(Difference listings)
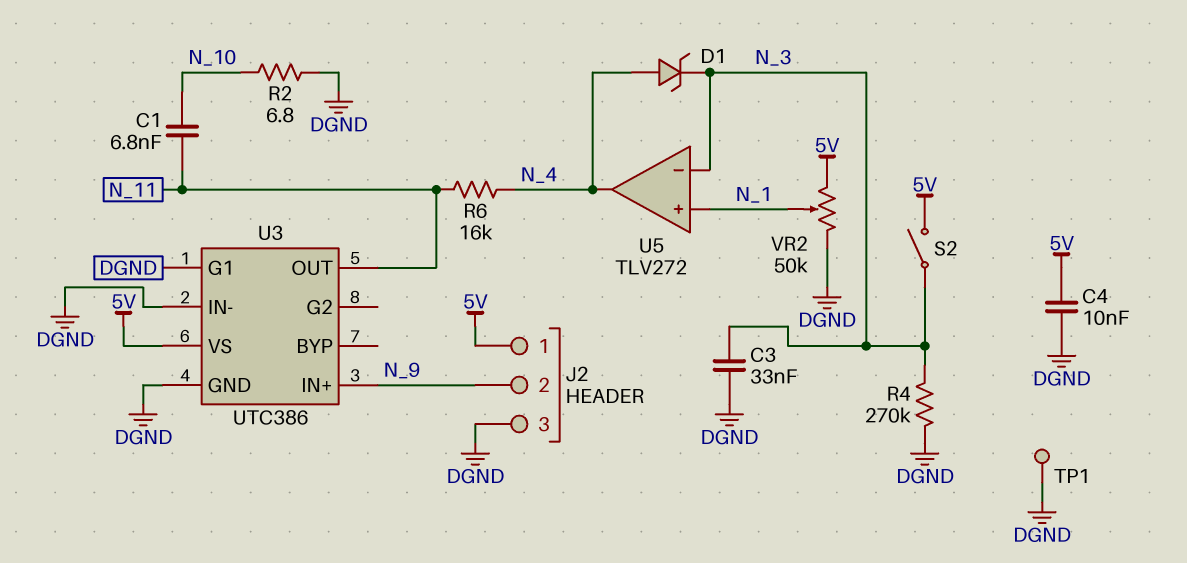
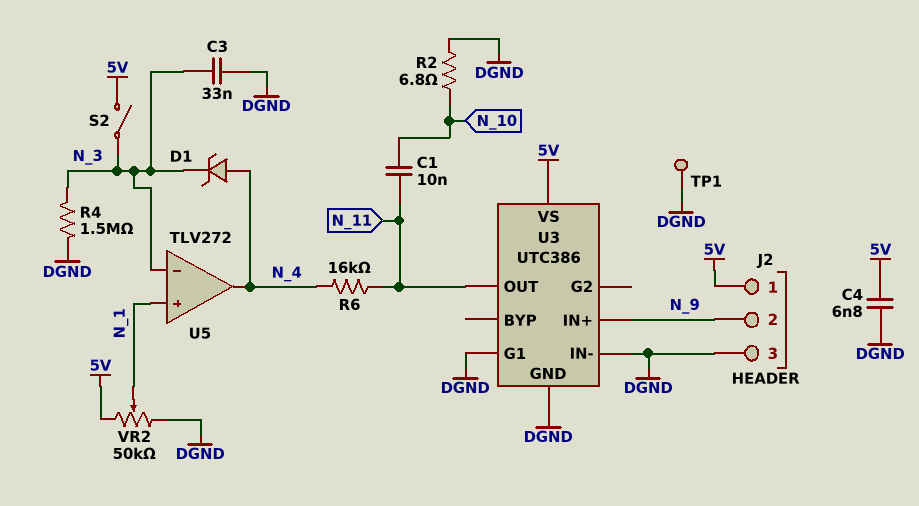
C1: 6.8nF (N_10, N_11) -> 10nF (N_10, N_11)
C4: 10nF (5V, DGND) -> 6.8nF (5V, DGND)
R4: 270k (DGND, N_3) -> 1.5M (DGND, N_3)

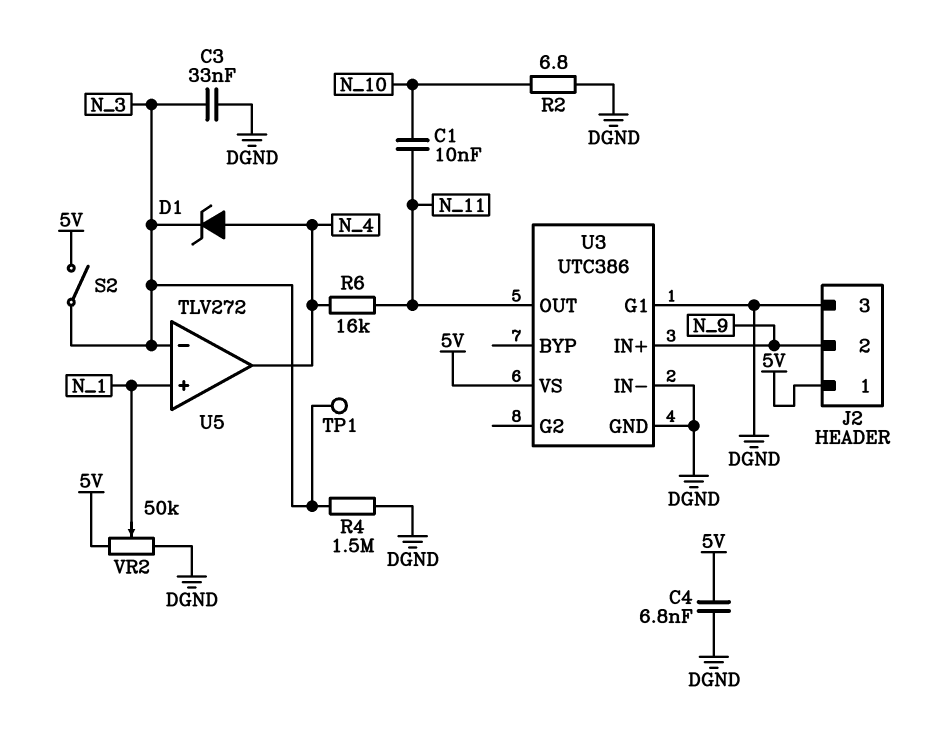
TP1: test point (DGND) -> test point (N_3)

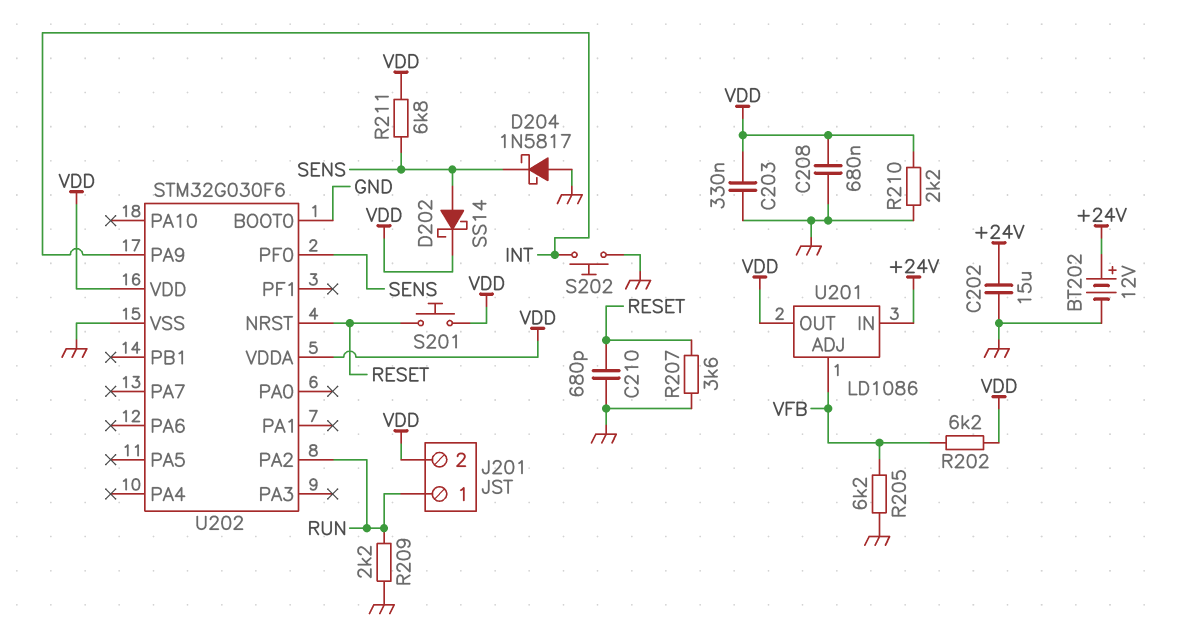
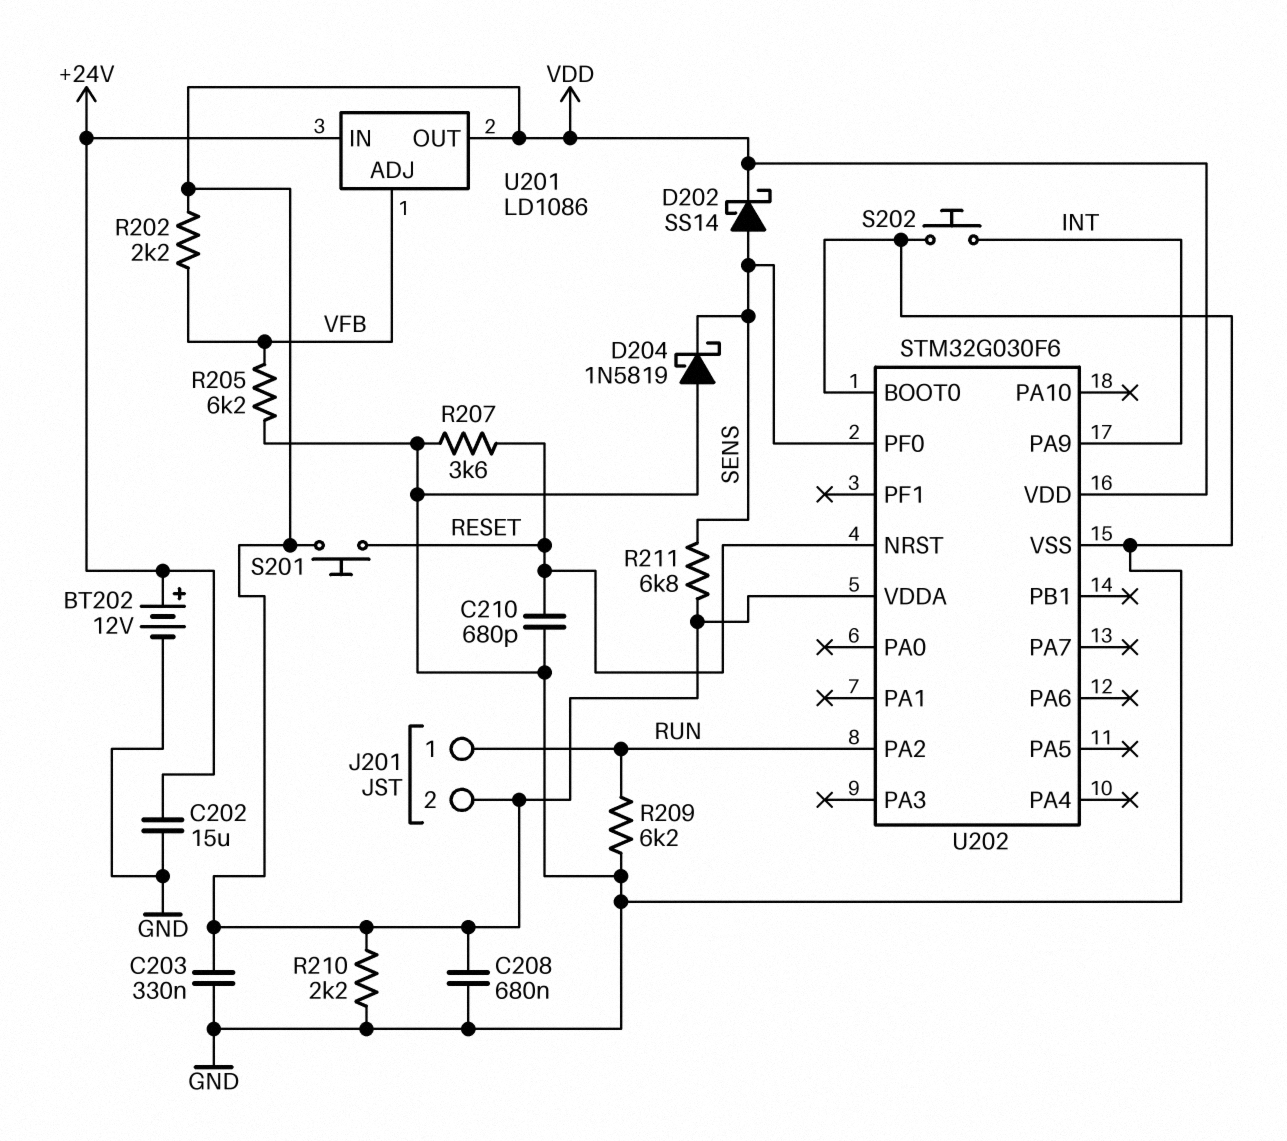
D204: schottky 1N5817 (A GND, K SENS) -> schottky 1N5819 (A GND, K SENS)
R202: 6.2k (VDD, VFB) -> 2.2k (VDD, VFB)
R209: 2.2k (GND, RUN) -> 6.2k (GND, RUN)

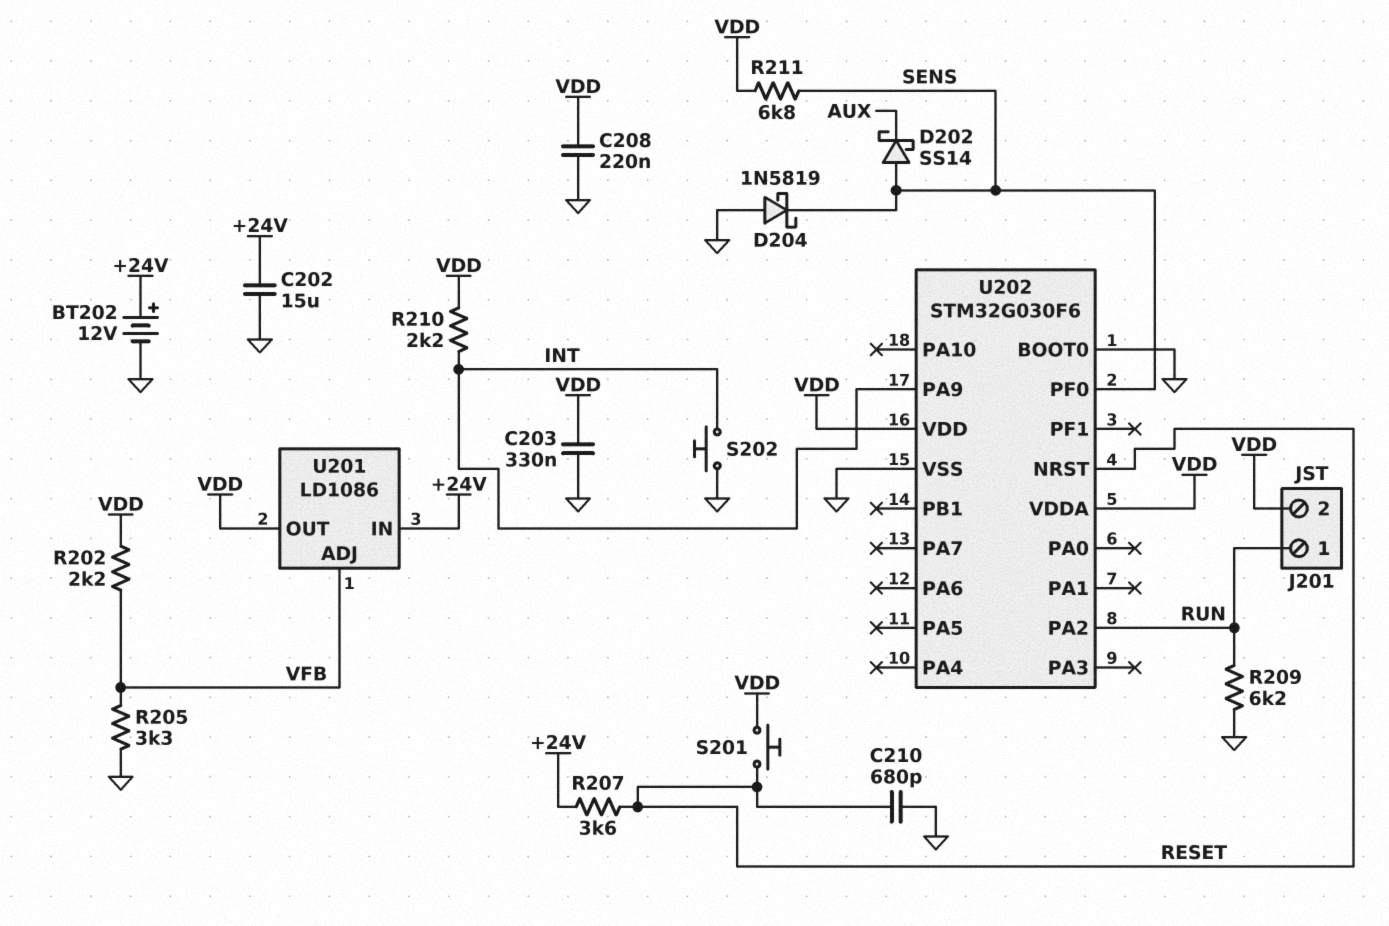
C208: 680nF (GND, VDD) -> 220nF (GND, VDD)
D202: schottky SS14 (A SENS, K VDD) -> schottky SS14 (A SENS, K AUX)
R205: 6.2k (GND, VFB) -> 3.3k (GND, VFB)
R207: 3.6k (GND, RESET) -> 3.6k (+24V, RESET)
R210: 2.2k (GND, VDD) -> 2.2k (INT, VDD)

» **Your assignment**: Would you return the records exactly as written, minus any image?

» **Exercise solution**:
C1: 6.8nF (N_10, N_11) -> 10nF (N_10, N_11)
C4: 10nF (5V, DGND) -> 6.8nF (5V, DGND)
R4: 270k (DGND, N_3) -> 1.5M (DGND, N_3)

TP1: test point (DGND) -> test point (N_3)

D204: schottky 1N5817 (A GND, K SENS) -> schottky 1N5819 (A GND, K SENS)
R202: 6.2k (VDD, VFB) -> 2.2k (VDD, VFB)
R209: 2.2k (GND, RUN) -> 6.2k (GND, RUN)

C208: 680nF (GND, VDD) -> 220nF (GND, VDD)
D202: schottky SS14 (A SENS, K VDD) -> schottky SS14 (A SENS, K AUX)
R205: 6.2k (GND, VFB) -> 3.3k (GND, VFB)
R207: 3.6k (GND, RESET) -> 3.6k (+24V, RESET)
R210: 2.2k (GND, VDD) -> 2.2k (INT, VDD)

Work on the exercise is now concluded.